> _What is required_
Reproduce word for word the lines between those holding "R2: 22k (+5V, N034) -> 6.8k (+5V, N034)" and "D103: diode 1N4148", inclusive, and nothing else from the data below.

> _Available data_
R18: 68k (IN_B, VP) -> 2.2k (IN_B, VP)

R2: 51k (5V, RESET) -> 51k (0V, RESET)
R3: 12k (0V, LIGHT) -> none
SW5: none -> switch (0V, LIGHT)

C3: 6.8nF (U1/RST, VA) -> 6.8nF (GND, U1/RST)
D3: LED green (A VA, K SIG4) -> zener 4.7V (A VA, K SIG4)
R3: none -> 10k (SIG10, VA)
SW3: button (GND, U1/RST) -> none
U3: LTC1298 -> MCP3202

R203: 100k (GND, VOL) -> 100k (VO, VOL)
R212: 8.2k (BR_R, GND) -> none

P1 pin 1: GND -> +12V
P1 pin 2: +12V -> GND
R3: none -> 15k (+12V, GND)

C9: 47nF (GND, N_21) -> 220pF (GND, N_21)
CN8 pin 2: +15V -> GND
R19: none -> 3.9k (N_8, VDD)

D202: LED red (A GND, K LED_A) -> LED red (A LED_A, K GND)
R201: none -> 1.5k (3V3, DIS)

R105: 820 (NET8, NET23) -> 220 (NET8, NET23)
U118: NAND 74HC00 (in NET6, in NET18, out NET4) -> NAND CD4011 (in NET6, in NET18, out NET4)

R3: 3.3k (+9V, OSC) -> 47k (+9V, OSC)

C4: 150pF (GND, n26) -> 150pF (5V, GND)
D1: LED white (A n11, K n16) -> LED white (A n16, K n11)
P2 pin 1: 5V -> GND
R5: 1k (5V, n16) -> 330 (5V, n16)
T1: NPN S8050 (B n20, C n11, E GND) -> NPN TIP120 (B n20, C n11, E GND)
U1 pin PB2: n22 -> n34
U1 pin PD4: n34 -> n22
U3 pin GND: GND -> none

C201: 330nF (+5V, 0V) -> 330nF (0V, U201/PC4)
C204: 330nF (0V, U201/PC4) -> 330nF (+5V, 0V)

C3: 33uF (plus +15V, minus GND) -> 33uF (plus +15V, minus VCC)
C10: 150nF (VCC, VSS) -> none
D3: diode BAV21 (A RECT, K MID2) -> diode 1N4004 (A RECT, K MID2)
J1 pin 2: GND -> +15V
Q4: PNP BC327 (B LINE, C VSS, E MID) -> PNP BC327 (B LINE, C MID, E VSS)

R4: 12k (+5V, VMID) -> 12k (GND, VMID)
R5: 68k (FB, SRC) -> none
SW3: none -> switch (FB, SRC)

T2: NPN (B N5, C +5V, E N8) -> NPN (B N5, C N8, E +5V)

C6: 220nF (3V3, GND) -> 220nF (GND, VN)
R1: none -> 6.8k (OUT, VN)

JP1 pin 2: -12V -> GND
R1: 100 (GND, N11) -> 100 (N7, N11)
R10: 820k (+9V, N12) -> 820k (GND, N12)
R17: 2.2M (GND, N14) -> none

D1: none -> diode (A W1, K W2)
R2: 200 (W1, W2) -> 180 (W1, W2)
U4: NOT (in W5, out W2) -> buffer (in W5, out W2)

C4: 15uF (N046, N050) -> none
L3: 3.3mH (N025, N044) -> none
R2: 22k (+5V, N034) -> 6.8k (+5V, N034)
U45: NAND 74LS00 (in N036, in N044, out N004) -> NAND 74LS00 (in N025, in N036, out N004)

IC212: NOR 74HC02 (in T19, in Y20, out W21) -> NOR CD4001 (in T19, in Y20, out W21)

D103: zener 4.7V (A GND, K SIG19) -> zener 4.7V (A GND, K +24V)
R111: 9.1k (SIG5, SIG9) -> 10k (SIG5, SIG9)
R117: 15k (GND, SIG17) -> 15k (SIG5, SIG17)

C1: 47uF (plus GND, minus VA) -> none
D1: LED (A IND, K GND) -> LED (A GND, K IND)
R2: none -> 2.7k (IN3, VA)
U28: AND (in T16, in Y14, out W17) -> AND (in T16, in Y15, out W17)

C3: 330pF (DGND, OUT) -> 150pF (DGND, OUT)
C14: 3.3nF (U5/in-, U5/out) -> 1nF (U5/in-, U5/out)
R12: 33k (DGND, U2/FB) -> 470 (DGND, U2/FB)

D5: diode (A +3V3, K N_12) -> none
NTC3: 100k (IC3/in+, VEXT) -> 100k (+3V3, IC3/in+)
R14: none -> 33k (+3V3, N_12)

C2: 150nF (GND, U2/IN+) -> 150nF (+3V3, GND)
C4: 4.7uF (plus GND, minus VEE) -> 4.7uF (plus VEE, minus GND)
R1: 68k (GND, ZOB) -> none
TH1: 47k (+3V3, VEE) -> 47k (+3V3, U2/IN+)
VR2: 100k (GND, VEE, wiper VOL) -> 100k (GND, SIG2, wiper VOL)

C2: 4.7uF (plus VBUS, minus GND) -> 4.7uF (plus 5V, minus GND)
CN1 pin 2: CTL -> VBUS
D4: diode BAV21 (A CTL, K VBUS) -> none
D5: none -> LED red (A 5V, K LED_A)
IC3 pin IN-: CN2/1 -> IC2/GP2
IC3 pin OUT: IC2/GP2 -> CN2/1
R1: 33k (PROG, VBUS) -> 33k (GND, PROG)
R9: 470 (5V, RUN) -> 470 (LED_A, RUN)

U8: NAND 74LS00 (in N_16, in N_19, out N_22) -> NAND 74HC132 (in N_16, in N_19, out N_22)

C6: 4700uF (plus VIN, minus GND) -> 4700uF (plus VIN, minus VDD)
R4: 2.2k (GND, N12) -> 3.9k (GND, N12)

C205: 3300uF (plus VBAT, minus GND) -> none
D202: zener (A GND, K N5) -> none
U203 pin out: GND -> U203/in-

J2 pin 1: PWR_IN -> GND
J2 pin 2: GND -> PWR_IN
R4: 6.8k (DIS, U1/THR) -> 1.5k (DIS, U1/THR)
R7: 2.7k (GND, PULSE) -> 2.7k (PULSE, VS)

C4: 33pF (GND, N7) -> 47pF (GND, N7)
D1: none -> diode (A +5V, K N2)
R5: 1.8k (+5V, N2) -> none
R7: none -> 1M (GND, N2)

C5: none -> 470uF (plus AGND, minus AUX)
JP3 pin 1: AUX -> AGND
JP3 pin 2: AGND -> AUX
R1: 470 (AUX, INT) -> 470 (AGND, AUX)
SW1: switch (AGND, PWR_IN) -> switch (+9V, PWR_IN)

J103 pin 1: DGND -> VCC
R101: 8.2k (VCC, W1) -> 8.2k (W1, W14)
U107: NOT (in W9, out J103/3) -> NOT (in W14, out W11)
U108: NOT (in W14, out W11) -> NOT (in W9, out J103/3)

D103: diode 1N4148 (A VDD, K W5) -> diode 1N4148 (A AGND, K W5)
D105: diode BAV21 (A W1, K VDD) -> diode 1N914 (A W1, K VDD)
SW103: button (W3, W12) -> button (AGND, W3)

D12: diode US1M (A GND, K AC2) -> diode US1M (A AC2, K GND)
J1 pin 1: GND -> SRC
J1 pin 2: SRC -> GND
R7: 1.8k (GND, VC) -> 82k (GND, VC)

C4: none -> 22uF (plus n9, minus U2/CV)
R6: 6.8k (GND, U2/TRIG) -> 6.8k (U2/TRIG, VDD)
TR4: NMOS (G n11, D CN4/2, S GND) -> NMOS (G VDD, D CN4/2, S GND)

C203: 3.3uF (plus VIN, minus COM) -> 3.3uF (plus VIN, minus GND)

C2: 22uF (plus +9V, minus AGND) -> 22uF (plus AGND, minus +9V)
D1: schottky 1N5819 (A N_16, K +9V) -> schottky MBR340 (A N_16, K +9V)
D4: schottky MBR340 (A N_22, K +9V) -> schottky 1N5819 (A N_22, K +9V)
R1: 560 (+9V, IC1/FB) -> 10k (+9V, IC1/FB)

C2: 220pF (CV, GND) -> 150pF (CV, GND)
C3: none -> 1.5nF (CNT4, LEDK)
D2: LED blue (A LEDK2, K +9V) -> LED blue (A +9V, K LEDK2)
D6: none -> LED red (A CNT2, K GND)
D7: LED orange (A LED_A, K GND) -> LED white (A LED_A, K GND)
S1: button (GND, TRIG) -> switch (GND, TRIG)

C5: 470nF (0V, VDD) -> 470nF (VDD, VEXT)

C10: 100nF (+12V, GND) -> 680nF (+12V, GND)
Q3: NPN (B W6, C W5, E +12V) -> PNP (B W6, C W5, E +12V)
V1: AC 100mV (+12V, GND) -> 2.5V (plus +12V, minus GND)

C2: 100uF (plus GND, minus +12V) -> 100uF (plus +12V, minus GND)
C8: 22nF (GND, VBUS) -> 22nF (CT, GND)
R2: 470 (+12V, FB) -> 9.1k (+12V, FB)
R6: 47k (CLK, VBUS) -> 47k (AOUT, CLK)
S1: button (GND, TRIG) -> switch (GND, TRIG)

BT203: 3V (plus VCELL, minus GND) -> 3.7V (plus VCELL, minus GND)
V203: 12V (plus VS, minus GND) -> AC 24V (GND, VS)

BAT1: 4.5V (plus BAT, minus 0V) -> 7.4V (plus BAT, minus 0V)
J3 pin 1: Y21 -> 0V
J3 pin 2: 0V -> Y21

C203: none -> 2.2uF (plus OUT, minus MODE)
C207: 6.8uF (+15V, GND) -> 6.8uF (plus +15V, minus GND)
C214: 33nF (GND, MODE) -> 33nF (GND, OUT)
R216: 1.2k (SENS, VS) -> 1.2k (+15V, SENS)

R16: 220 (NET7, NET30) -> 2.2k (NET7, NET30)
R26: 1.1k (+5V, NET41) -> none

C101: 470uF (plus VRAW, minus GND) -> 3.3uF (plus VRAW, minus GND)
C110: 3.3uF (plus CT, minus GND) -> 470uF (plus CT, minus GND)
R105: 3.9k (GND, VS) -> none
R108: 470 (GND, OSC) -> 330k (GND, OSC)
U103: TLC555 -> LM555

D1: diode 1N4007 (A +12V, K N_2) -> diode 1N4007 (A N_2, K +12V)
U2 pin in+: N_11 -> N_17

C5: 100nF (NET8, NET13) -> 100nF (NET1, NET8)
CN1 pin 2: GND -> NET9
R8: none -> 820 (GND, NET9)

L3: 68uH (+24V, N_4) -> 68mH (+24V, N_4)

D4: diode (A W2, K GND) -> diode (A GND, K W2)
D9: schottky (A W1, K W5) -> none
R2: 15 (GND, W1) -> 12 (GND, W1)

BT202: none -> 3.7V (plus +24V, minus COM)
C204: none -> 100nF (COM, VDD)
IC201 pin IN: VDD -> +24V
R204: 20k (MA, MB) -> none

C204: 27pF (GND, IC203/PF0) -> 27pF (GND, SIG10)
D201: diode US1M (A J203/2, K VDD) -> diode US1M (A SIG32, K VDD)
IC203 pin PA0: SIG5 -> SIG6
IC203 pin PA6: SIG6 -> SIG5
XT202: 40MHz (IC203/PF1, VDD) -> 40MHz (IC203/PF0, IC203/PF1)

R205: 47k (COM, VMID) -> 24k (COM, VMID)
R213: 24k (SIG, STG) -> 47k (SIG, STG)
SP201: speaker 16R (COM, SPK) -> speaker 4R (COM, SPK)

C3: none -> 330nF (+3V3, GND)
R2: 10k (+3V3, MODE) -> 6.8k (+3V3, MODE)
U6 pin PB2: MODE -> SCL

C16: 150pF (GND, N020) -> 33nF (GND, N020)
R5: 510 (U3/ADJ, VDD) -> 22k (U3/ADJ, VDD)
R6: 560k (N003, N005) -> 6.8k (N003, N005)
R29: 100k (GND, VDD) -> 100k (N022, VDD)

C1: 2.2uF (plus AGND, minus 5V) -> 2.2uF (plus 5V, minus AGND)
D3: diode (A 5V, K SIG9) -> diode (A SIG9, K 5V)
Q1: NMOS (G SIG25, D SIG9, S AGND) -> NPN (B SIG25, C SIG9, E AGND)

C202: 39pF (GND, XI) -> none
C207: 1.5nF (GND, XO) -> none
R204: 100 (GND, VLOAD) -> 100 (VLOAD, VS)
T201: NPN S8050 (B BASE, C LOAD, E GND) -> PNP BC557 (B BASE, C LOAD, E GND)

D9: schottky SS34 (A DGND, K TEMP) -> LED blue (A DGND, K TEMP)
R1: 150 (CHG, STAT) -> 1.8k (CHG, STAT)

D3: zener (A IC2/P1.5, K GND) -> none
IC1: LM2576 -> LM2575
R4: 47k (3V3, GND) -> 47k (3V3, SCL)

> _Answer to this exercise_
R2: 22k (+5V, N034) -> 6.8k (+5V, N034)
U45: NAND 74LS00 (in N036, in N044, out N004) -> NAND 74LS00 (in N025, in N036, out N004)

IC212: NOR 74HC02 (in T19, in Y20, out W21) -> NOR CD4001 (in T19, in Y20, out W21)

D103: zener 4.7V (A GND, K SIG19) -> zener 4.7V (A GND, K +24V)
R111: 9.1k (SIG5, SIG9) -> 10k (SIG5, SIG9)
R117: 15k (GND, SIG17) -> 15k (SIG5, SIG17)

C1: 47uF (plus GND, minus VA) -> none
D1: LED (A IND, K GND) -> LED (A GND, K IND)
R2: none -> 2.7k (IN3, VA)
U28: AND (in T16, in Y14, out W17) -> AND (in T16, in Y15, out W17)

C3: 330pF (DGND, OUT) -> 150pF (DGND, OUT)
C14: 3.3nF (U5/in-, U5/out) -> 1nF (U5/in-, U5/out)
R12: 33k (DGND, U2/FB) -> 470 (DGND, U2/FB)

D5: diode (A +3V3, K N_12) -> none
NTC3: 100k (IC3/in+, VEXT) -> 100k (+3V3, IC3/in+)
R14: none -> 33k (+3V3, N_12)

C2: 150nF (GND, U2/IN+) -> 150nF (+3V3, GND)
C4: 4.7uF (plus GND, minus VEE) -> 4.7uF (plus VEE, minus GND)
R1: 68k (GND, ZOB) -> none
TH1: 47k (+3V3, VEE) -> 47k (+3V3, U2/IN+)
VR2: 100k (GND, VEE, wiper VOL) -> 100k (GND, SIG2, wiper VOL)

C2: 4.7uF (plus VBUS, minus GND) -> 4.7uF (plus 5V, minus GND)
CN1 pin 2: CTL -> VBUS
D4: diode BAV21 (A CTL, K VBUS) -> none
D5: none -> LED red (A 5V, K LED_A)
IC3 pin IN-: CN2/1 -> IC2/GP2
IC3 pin OUT: IC2/GP2 -> CN2/1
R1: 33k (PROG, VBUS) -> 33k (GND, PROG)
R9: 470 (5V, RUN) -> 470 (LED_A, RUN)

U8: NAND 74LS00 (in N_16, in N_19, out N_22) -> NAND 74HC132 (in N_16, in N_19, out N_22)

C6: 4700uF (plus VIN, minus GND) -> 4700uF (plus VIN, minus VDD)
R4: 2.2k (GND, N12) -> 3.9k (GND, N12)

C205: 3300uF (plus VBAT, minus GND) -> none
D202: zener (A GND, K N5) -> none
U203 pin out: GND -> U203/in-

J2 pin 1: PWR_IN -> GND
J2 pin 2: GND -> PWR_IN
R4: 6.8k (DIS, U1/THR) -> 1.5k (DIS, U1/THR)
R7: 2.7k (GND, PULSE) -> 2.7k (PULSE, VS)

C4: 33pF (GND, N7) -> 47pF (GND, N7)
D1: none -> diode (A +5V, K N2)
R5: 1.8k (+5V, N2) -> none
R7: none -> 1M (GND, N2)

C5: none -> 470uF (plus AGND, minus AUX)
JP3 pin 1: AUX -> AGND
JP3 pin 2: AGND -> AUX
R1: 470 (AUX, INT) -> 470 (AGND, AUX)
SW1: switch (AGND, PWR_IN) -> switch (+9V, PWR_IN)

J103 pin 1: DGND -> VCC
R101: 8.2k (VCC, W1) -> 8.2k (W1, W14)
U107: NOT (in W9, out J103/3) -> NOT (in W14, out W11)
U108: NOT (in W14, out W11) -> NOT (in W9, out J103/3)

D103: diode 1N4148 (A VDD, K W5) -> diode 1N4148 (A AGND, K W5)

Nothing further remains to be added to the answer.